--- To do ---
Copy each line of the records that holds the string "this".

** Information given follows **

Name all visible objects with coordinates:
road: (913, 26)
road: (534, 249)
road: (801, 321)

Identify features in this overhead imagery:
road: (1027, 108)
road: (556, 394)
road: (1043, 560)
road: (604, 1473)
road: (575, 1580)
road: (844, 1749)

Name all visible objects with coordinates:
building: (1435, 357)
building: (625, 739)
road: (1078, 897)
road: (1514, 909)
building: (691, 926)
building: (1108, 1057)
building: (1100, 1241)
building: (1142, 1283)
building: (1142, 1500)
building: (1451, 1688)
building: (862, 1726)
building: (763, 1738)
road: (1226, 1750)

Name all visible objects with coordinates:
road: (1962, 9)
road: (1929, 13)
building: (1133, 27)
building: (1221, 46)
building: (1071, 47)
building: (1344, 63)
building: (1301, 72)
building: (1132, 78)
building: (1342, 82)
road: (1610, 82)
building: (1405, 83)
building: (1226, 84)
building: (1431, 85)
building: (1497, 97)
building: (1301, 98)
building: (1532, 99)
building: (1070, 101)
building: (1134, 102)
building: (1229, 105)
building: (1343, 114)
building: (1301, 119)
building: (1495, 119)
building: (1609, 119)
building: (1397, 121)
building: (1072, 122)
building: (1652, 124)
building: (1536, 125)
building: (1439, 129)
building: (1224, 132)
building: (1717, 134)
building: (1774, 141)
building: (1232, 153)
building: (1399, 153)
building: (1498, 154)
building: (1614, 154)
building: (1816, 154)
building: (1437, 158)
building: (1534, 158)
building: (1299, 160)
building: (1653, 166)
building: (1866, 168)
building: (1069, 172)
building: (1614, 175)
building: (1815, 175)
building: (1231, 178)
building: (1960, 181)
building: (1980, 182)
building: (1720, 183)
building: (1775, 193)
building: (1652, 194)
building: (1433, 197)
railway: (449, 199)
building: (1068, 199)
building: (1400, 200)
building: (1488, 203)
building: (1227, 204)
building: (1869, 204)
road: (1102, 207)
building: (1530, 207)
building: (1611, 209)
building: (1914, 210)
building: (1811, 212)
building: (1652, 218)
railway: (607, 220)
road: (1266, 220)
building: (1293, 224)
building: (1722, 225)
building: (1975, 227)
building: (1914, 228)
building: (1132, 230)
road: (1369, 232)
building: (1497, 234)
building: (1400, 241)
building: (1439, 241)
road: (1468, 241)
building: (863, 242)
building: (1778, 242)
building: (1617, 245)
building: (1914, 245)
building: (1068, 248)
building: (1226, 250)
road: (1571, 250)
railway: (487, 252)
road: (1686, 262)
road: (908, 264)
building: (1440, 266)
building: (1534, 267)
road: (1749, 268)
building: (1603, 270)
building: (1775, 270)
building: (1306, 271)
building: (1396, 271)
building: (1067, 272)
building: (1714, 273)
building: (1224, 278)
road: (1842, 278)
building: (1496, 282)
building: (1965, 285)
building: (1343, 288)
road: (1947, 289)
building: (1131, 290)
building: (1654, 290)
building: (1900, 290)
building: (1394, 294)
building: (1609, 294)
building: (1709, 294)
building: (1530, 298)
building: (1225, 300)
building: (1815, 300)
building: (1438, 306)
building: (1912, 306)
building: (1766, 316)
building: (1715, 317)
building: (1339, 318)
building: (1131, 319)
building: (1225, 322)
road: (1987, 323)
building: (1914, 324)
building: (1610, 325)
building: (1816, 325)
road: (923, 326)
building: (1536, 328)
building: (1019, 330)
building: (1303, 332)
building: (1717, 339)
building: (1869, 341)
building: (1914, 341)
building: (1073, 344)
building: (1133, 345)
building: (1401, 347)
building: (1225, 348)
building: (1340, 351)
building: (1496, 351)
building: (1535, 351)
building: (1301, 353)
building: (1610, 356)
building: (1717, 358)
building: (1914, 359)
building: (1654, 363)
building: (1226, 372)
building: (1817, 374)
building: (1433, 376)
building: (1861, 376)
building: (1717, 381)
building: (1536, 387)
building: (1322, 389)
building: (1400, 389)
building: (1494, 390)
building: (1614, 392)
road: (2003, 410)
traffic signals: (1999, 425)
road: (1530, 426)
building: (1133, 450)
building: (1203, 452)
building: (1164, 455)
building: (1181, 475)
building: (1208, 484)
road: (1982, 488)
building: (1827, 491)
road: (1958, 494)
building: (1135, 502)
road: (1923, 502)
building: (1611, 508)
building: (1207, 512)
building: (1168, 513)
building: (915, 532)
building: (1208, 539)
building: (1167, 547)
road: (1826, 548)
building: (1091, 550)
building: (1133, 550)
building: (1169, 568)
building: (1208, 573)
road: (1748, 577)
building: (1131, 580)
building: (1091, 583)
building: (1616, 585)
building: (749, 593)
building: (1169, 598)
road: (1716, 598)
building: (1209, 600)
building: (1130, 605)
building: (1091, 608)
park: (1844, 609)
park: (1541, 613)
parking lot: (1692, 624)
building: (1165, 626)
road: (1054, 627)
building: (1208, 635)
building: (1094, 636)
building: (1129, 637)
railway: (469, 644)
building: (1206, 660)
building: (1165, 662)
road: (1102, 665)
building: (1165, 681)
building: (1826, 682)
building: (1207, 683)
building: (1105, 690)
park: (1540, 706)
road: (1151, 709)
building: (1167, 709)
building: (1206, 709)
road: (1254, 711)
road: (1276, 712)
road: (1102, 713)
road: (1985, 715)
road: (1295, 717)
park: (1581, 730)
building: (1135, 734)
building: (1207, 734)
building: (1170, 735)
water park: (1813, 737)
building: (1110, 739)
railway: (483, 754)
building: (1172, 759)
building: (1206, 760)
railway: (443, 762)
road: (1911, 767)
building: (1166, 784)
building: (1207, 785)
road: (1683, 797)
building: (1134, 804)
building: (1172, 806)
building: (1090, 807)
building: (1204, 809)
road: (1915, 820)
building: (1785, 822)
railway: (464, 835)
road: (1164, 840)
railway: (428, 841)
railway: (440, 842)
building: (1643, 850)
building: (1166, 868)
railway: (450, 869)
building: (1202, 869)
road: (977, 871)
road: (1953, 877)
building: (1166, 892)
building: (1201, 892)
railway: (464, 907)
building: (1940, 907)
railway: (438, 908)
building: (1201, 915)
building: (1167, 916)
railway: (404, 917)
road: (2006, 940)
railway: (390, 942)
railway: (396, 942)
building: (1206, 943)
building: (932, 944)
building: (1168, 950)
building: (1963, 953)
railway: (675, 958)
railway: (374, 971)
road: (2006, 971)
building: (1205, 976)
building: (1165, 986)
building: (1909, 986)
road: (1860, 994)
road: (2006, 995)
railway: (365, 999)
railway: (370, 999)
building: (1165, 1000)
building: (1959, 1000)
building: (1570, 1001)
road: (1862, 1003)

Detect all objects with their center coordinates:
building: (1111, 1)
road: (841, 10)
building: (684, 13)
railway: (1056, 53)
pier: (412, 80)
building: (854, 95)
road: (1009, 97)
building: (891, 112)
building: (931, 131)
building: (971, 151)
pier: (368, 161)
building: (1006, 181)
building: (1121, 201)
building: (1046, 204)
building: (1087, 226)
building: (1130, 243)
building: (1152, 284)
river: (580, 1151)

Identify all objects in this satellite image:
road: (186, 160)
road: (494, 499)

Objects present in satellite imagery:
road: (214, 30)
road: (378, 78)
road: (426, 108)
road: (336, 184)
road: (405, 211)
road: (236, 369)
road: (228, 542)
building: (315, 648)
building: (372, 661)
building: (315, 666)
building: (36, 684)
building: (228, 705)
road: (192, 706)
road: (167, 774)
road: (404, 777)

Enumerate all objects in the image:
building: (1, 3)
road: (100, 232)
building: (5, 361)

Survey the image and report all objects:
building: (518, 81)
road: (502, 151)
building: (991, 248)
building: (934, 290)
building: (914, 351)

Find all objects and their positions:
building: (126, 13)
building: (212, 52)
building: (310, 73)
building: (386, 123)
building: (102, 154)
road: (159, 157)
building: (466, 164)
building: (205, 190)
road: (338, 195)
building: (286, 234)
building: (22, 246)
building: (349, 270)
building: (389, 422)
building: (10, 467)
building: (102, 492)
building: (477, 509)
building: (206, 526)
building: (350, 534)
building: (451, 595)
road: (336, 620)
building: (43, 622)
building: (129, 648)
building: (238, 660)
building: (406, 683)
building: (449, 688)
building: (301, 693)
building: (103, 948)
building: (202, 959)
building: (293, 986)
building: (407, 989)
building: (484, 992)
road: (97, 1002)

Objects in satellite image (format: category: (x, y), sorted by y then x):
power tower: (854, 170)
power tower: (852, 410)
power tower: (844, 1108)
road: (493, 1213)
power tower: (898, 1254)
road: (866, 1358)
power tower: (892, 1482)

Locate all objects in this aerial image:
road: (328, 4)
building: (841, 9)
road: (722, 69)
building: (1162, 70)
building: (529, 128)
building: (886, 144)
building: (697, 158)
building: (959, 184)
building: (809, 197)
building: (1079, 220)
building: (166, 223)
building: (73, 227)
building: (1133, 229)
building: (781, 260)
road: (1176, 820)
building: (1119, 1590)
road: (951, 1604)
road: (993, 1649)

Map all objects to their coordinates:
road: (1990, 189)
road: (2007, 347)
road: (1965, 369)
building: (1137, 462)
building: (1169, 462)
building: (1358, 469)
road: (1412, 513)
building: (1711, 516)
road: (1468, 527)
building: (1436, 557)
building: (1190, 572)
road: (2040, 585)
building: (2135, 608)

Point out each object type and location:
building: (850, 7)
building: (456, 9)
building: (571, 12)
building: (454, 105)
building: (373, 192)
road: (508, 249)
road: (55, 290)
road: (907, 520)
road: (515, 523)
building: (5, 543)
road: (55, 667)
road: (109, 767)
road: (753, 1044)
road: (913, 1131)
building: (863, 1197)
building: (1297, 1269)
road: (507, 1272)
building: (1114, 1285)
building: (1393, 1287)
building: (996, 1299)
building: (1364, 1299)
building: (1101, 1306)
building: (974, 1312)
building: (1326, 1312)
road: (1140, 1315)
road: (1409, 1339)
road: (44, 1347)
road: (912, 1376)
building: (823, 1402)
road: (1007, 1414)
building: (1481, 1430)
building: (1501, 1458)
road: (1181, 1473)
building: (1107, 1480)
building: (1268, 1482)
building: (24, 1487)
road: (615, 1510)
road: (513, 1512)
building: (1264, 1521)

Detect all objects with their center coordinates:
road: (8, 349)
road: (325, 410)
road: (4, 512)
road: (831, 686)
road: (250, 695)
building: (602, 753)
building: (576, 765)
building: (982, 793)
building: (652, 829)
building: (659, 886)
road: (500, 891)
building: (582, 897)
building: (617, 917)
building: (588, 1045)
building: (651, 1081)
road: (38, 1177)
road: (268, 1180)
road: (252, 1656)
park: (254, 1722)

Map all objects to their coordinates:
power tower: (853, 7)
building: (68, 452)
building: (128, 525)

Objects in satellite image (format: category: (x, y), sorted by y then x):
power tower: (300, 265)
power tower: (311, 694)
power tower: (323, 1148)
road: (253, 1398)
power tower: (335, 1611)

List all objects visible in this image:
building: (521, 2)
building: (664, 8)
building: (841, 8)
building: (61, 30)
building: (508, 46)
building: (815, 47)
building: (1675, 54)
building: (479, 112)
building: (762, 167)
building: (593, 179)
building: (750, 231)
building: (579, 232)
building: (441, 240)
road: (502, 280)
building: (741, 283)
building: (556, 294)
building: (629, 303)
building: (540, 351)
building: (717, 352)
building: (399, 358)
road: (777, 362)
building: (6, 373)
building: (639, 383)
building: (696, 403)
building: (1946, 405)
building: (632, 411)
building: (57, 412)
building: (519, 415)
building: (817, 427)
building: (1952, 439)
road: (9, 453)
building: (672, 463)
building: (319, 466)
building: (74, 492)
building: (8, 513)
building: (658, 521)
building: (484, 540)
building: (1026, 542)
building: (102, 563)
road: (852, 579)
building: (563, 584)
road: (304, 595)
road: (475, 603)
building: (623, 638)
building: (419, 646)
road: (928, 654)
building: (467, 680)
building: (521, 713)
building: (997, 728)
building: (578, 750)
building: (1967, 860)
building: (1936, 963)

** End of Information given **

--- Expected answer ---
Identify features in this overhead imagery:
Identify all objects in this satellite image:
Locate all objects in this aerial image:
List all objects visible in this image:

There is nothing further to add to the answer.